What the task asks: Retrieve every line from the records in which the word "none" occurs.

Stored records

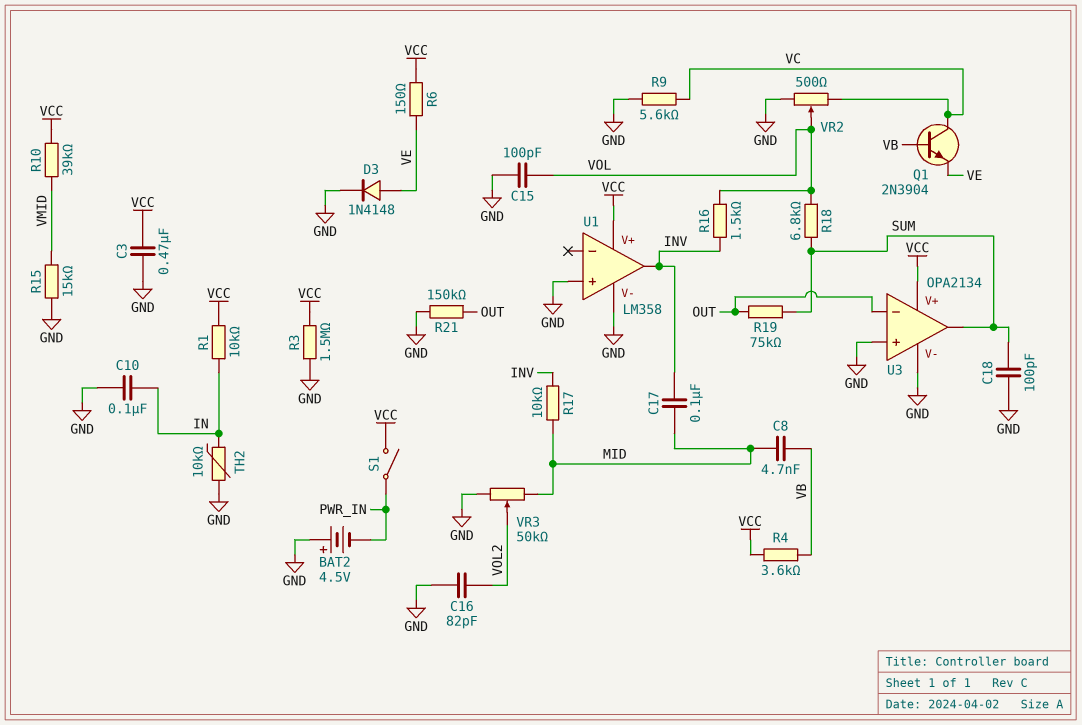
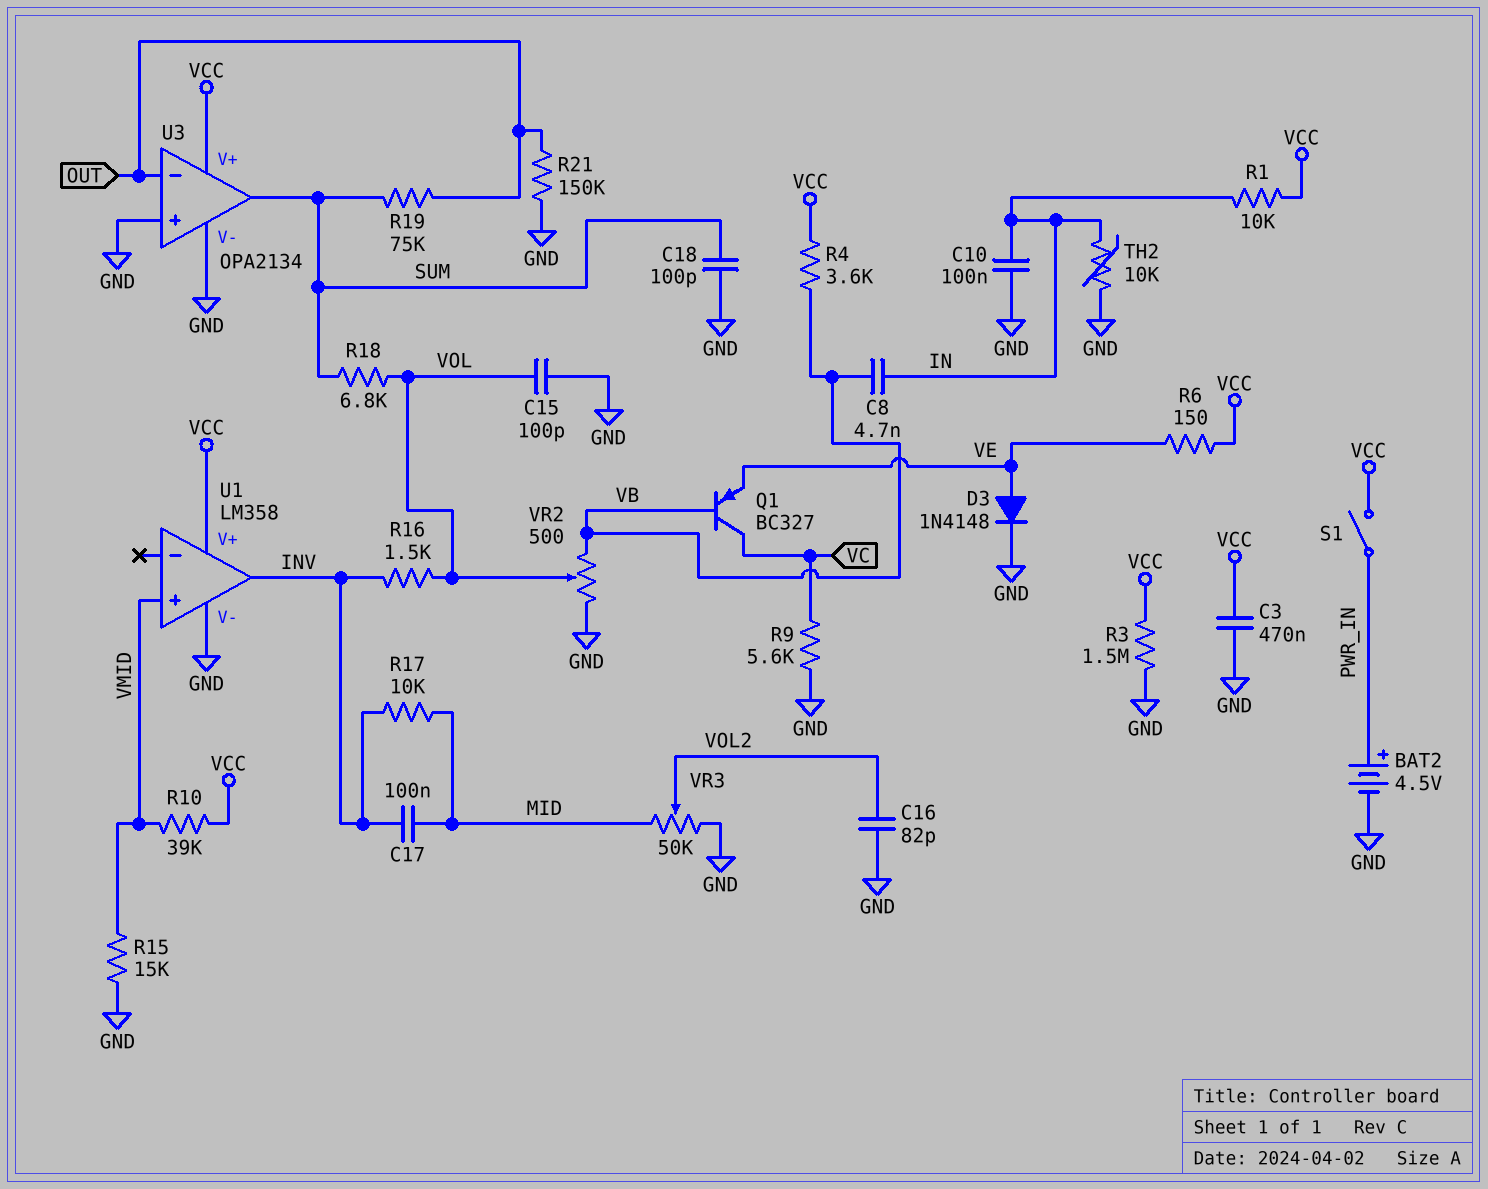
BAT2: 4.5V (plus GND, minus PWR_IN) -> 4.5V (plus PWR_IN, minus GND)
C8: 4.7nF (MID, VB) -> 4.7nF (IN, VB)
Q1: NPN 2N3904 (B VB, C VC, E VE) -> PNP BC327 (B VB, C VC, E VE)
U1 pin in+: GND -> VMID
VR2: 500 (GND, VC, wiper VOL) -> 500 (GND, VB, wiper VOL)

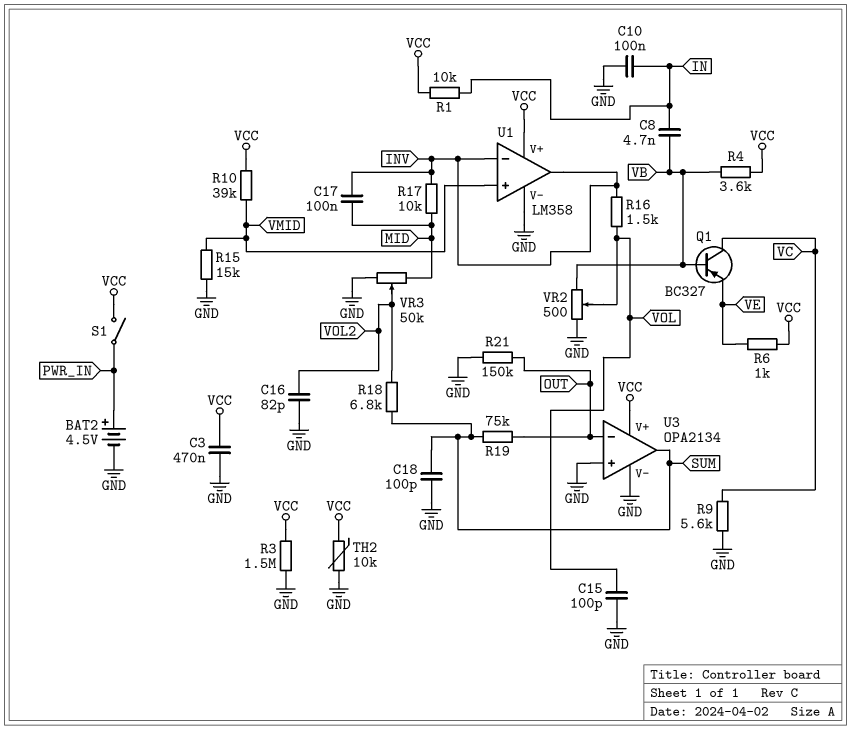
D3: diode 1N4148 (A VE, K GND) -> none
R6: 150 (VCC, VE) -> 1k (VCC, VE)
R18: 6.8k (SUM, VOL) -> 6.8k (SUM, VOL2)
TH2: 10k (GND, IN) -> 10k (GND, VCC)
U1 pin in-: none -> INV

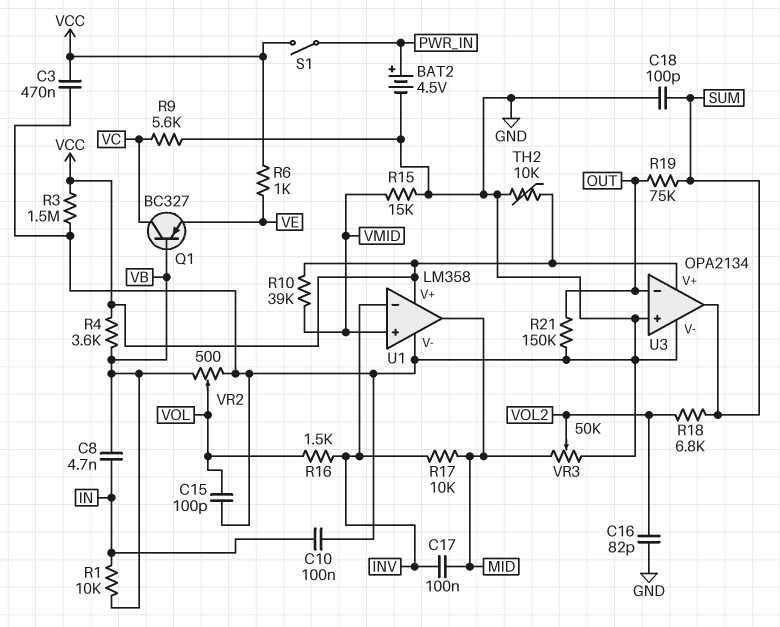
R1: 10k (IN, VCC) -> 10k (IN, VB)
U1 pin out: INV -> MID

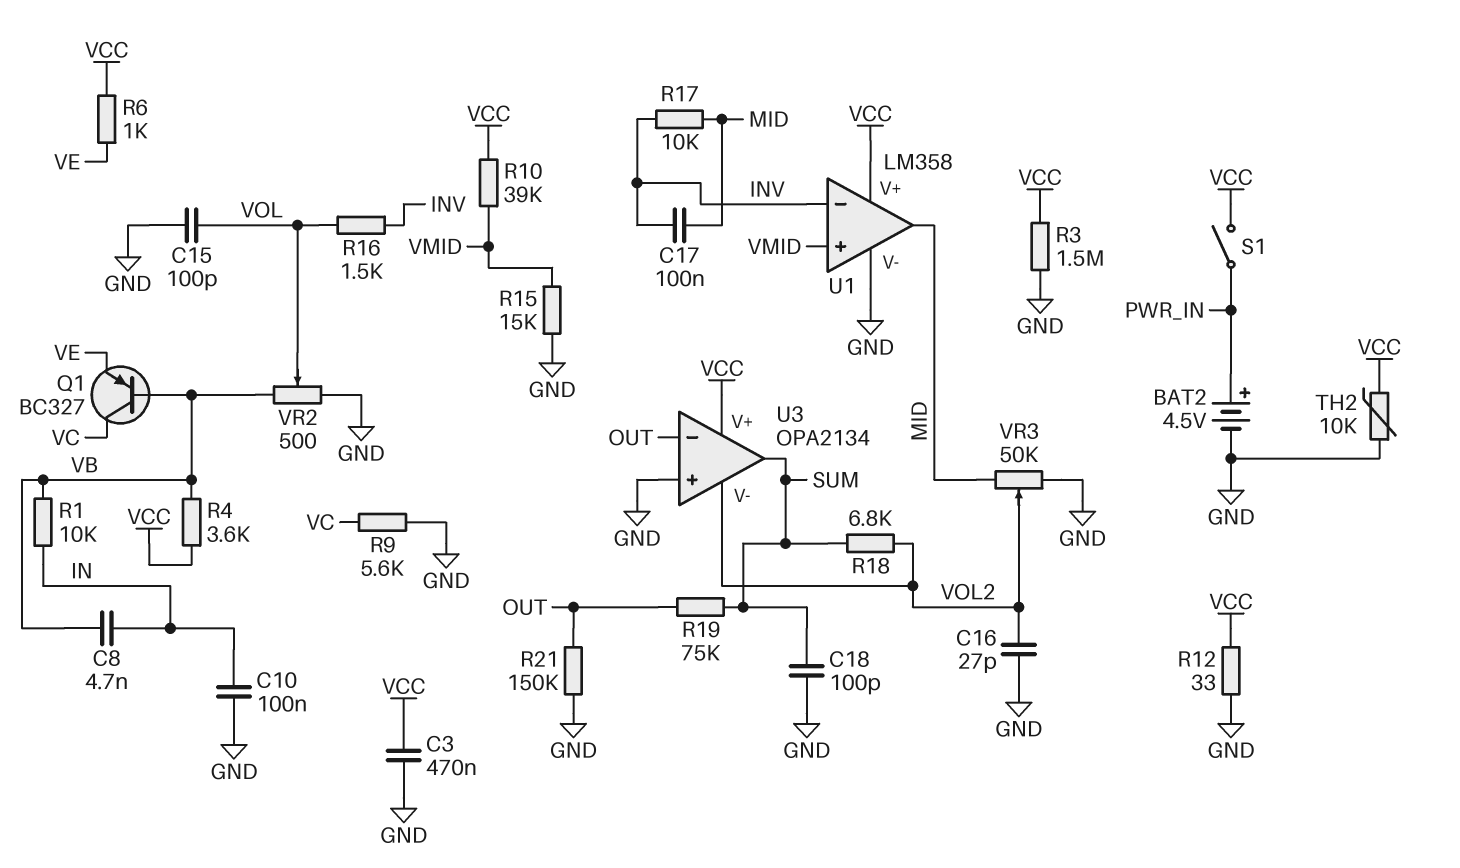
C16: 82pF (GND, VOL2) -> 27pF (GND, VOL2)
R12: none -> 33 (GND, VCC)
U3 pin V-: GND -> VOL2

Result of this task:
D3: diode 1N4148 (A VE, K GND) -> none
U1 pin in-: none -> INV
R12: none -> 33 (GND, VCC)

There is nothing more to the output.